**Exercise prompt:**
Tally the lines below that contain "purple" and reply with only the tally.

**Records provided:**
>>>

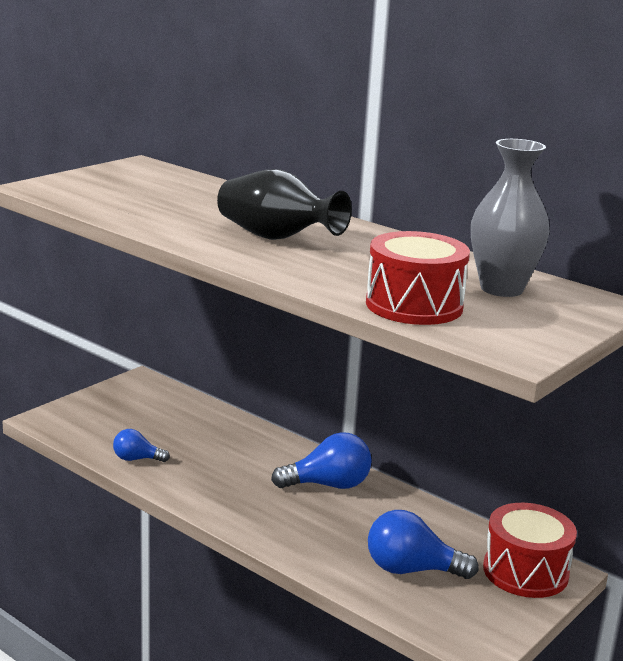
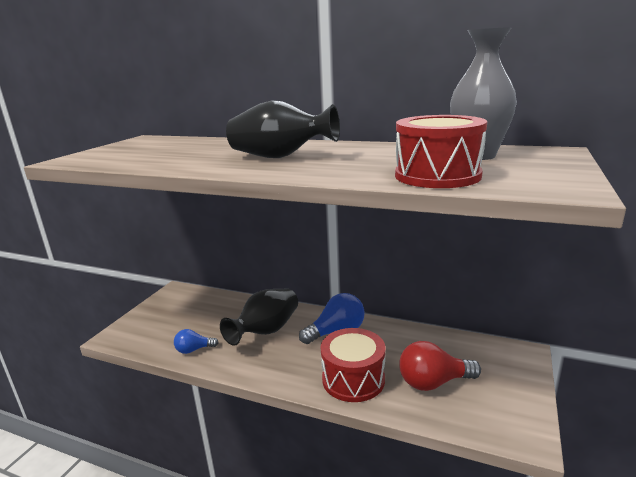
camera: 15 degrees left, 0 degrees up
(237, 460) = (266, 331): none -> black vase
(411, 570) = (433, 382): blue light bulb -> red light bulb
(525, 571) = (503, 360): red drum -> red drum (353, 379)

<<<
>>>

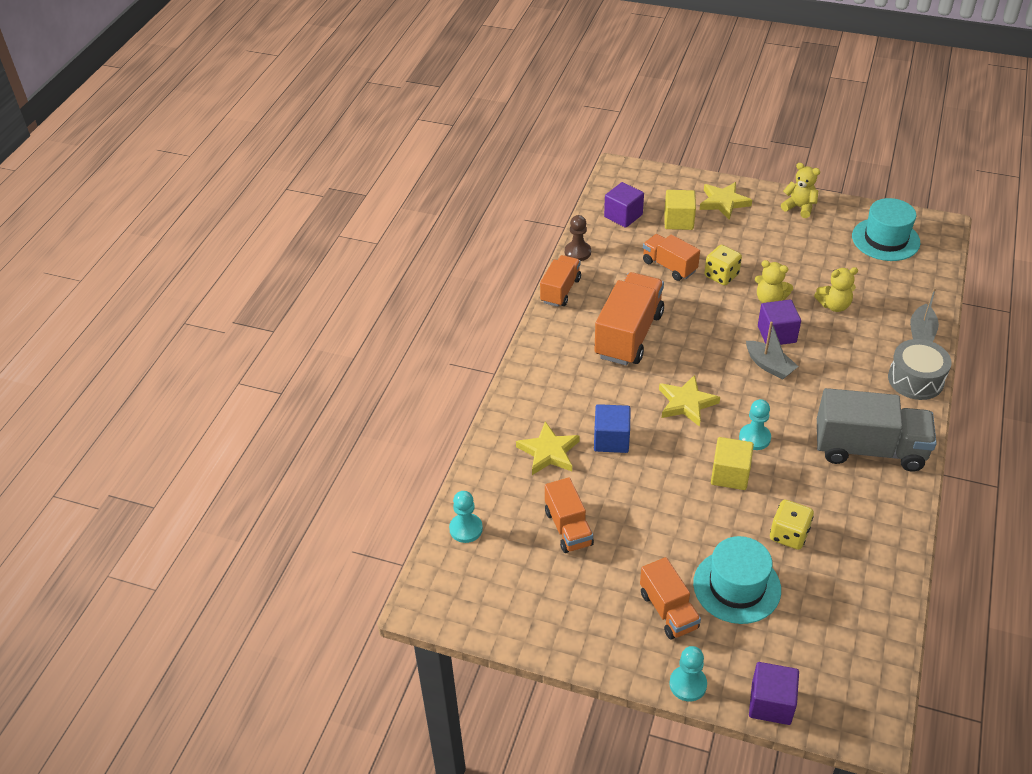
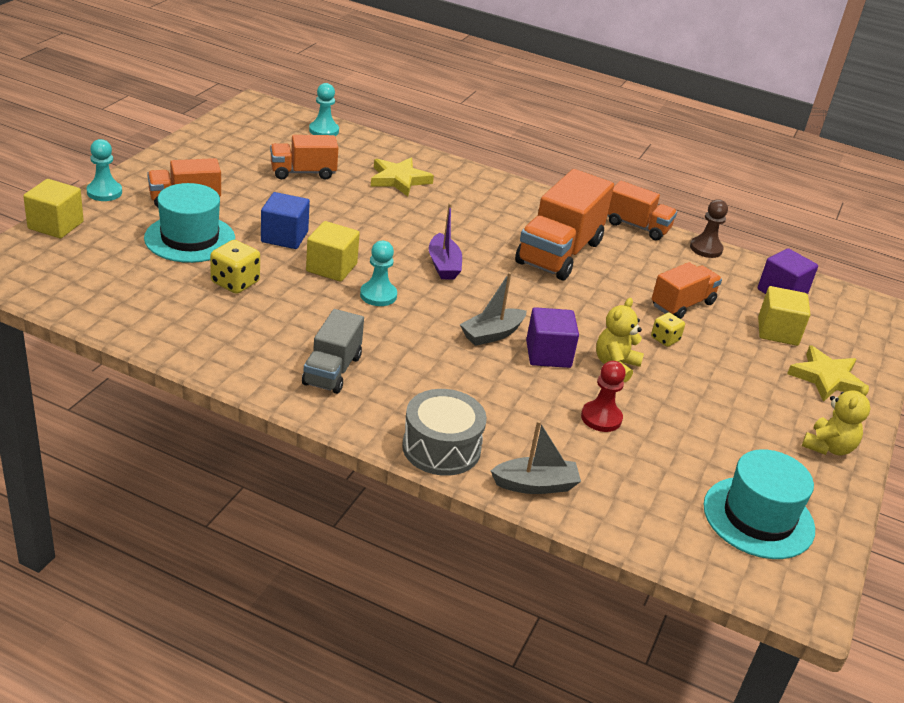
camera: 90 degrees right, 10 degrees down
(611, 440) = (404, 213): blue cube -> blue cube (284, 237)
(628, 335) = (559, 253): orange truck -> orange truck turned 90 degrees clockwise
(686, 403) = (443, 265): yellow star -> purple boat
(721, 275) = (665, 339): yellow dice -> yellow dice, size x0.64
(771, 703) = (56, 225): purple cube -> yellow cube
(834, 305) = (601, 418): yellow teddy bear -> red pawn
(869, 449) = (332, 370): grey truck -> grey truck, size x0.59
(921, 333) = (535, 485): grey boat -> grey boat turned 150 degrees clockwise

<<<

**Response for this exercise:**
2